__Materials provided__.
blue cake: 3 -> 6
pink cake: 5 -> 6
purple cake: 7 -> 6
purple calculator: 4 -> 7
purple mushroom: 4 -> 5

---

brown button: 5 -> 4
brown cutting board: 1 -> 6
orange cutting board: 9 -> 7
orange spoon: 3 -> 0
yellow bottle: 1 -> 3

...

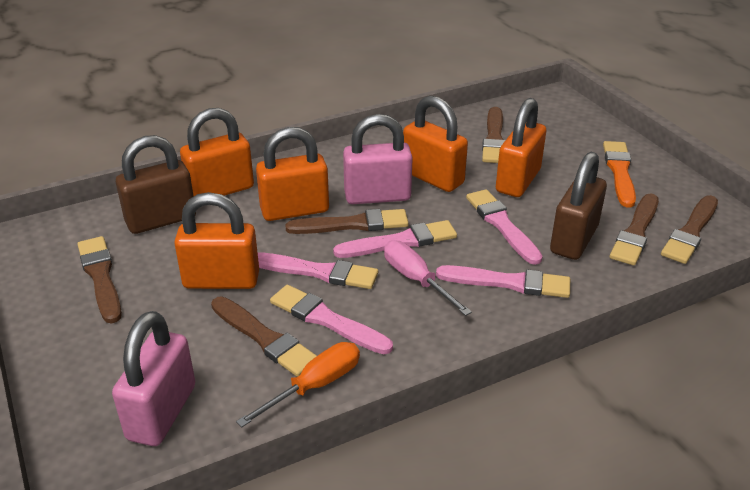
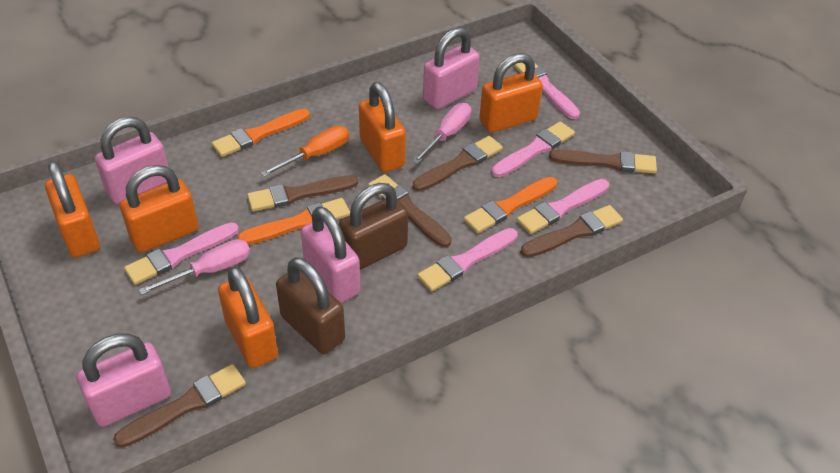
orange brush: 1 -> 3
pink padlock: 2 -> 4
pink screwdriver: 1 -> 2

__Problem requirements__. Using the material above, work out how many lines contain the string "purple". Give the number only.

__Result of the task__. 3